Work request:
Look through the records below and collect all lines that hold the string "turned".

Supplied records:

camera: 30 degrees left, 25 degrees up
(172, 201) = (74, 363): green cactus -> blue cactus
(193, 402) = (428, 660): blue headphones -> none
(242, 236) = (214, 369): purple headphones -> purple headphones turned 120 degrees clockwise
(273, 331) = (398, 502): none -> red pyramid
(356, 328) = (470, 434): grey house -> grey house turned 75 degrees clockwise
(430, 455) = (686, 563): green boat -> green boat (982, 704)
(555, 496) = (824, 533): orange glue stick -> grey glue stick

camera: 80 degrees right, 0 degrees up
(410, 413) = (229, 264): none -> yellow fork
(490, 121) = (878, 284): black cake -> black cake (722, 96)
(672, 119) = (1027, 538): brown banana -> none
---
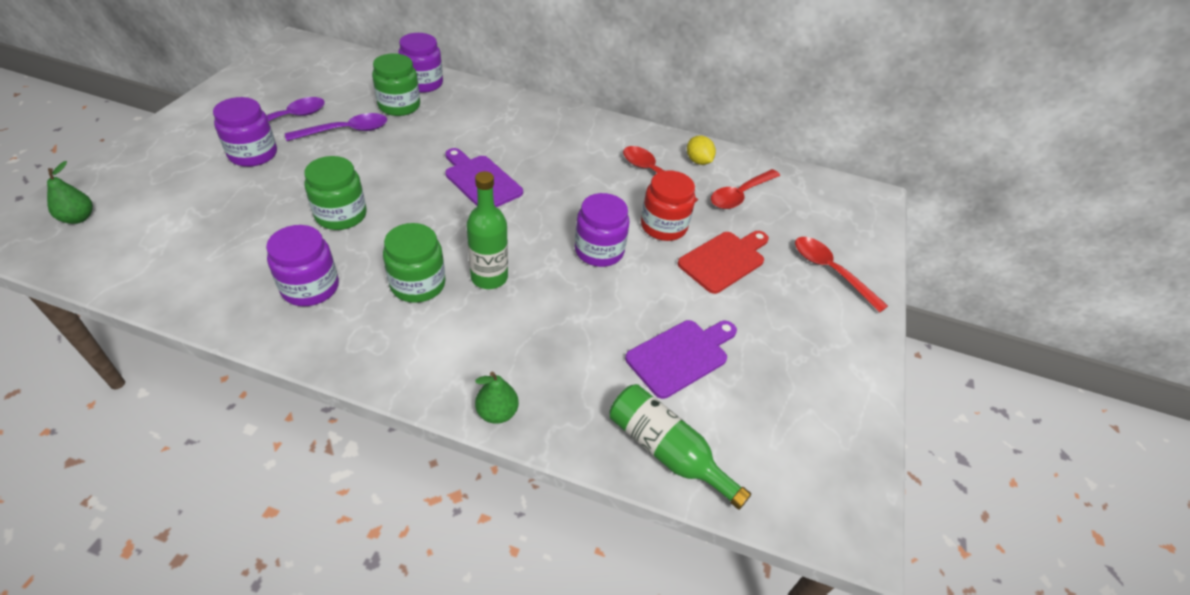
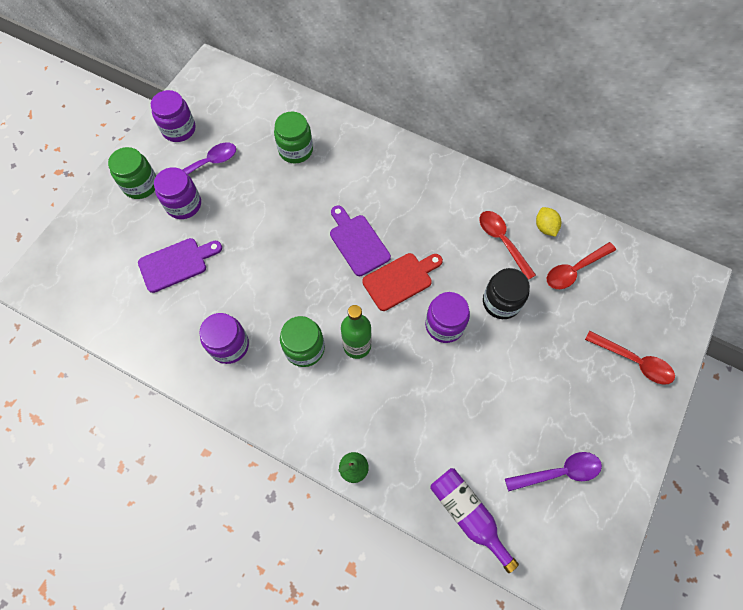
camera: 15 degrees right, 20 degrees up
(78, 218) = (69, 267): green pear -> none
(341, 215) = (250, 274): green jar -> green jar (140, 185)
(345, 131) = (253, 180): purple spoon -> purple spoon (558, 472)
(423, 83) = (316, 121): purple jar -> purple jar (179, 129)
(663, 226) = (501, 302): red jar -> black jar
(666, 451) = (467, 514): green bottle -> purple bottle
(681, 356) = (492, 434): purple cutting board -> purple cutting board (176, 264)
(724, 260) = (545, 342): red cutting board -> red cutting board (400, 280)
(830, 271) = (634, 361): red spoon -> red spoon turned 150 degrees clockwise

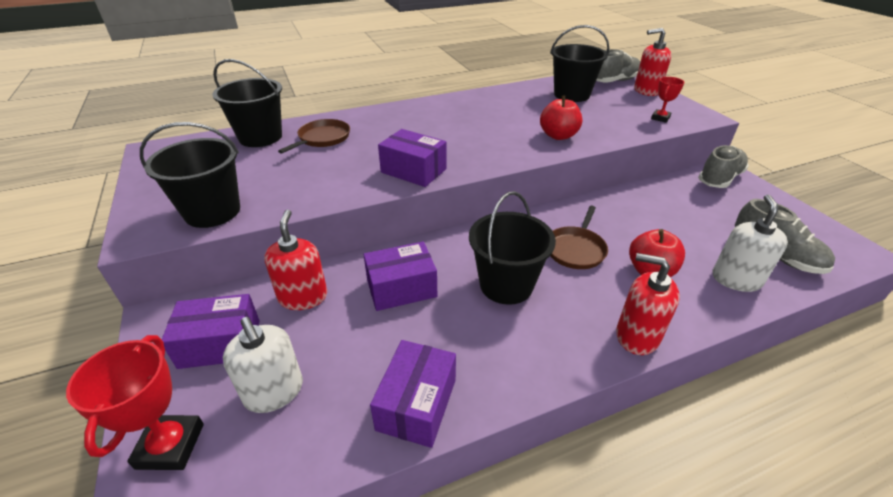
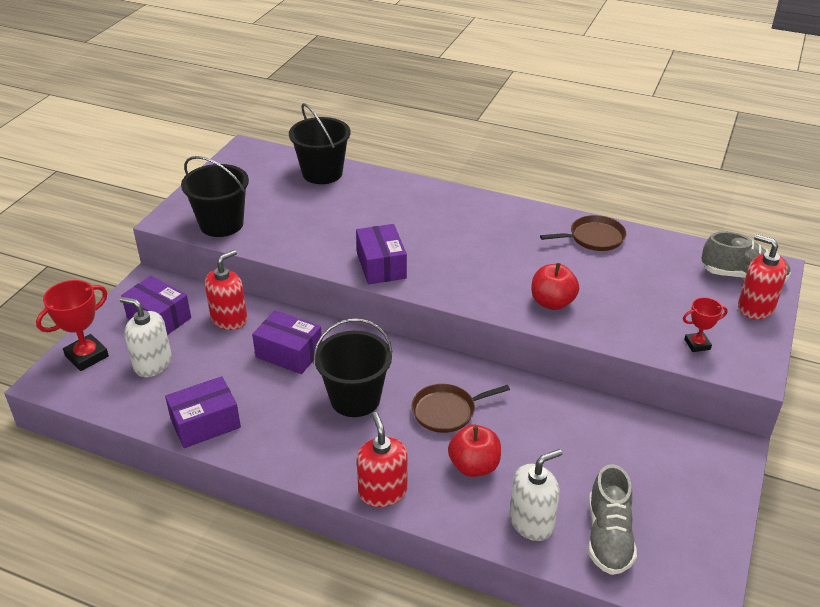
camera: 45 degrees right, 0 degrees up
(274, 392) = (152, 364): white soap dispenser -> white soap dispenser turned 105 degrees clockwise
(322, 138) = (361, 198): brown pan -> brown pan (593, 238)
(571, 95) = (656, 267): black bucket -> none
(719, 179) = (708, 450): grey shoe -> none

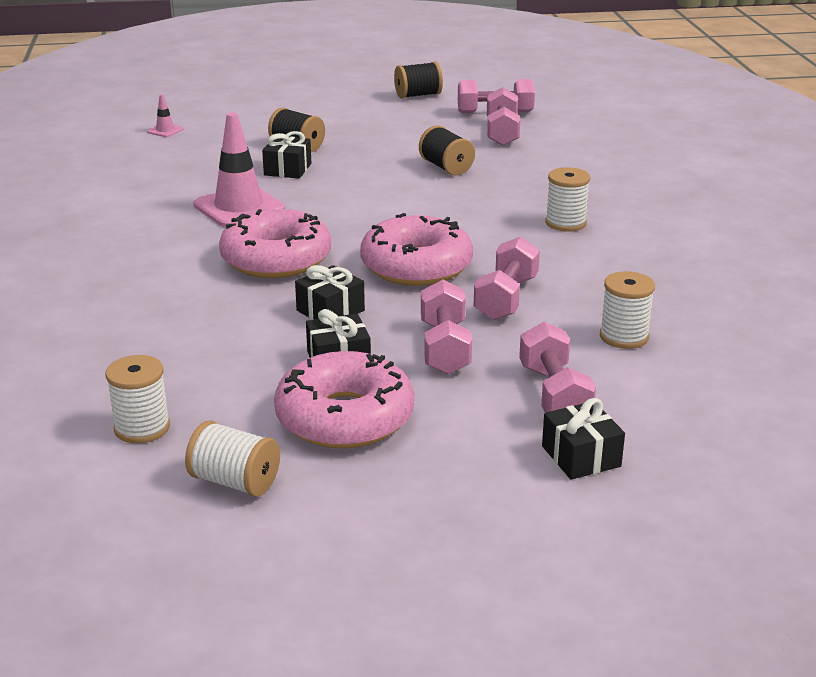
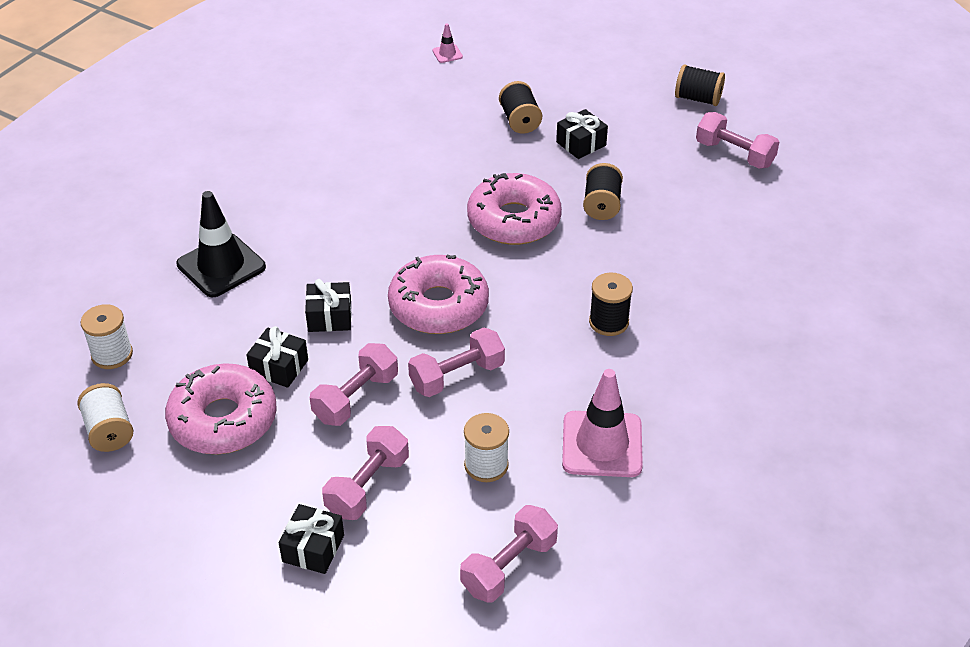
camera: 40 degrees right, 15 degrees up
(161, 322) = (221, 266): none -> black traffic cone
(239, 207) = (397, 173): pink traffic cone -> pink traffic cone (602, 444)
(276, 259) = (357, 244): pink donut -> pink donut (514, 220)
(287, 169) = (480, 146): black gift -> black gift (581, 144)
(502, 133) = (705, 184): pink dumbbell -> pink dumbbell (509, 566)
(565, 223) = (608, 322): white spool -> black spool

Solution for this task:
(242, 236) = (214, 369): purple headphones -> purple headphones turned 120 degrees clockwise
(356, 328) = (470, 434): grey house -> grey house turned 75 degrees clockwise
(830, 271) = (634, 361): red spoon -> red spoon turned 150 degrees clockwise
(274, 392) = (152, 364): white soap dispenser -> white soap dispenser turned 105 degrees clockwise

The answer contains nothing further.